• [Work required] Give back the entries exactly as they read, leaving each image out.

• [Data shown]
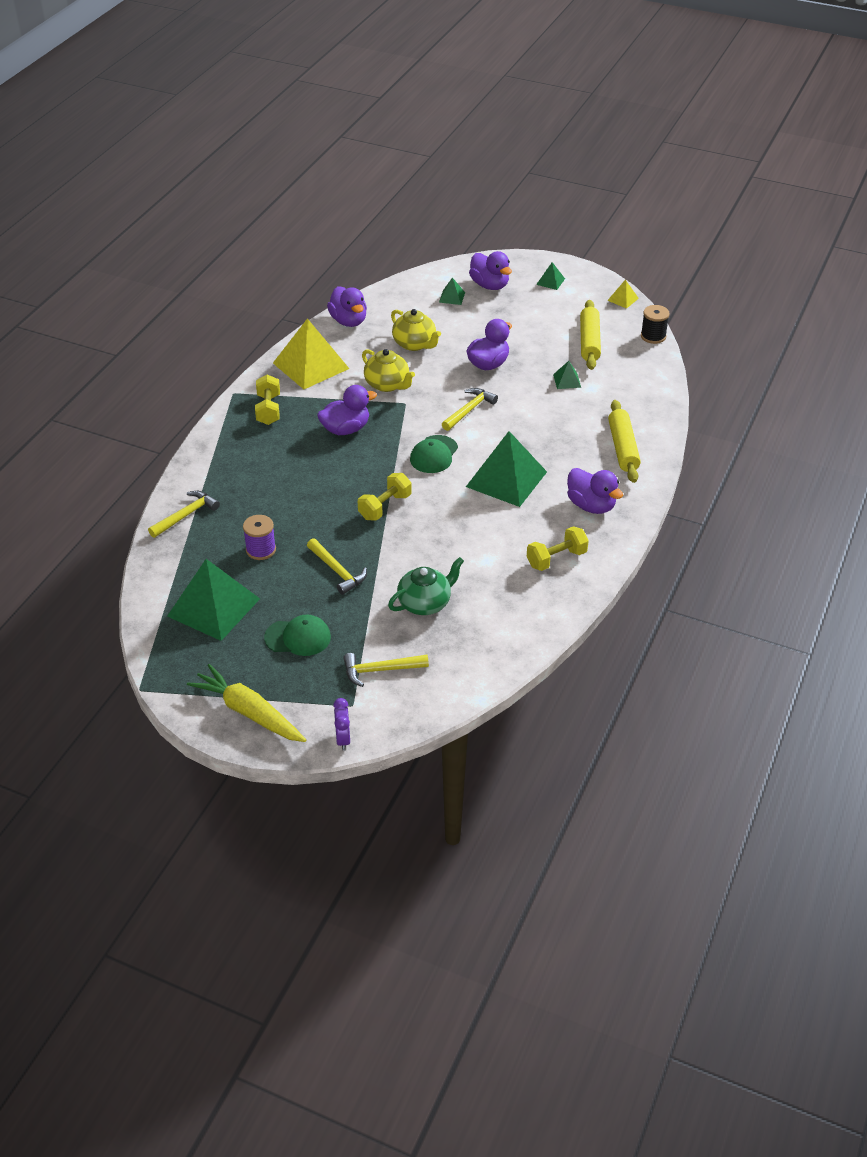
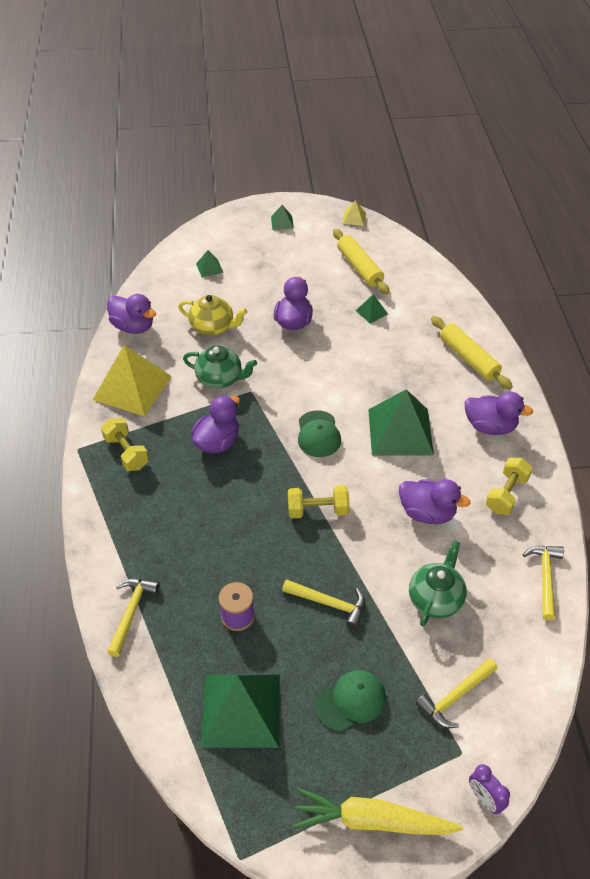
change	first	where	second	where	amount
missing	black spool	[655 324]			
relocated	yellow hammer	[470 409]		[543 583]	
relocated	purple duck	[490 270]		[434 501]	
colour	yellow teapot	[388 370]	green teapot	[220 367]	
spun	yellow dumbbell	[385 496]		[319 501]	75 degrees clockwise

• [Response]
change	first	where	second	where	amount
missing	black spool	[655 324]			
relocated	yellow hammer	[470 409]		[543 583]	
relocated	purple duck	[490 270]		[434 501]	
colour	yellow teapot	[388 370]	green teapot	[220 367]	
spun	yellow dumbbell	[385 496]		[319 501]	75 degrees clockwise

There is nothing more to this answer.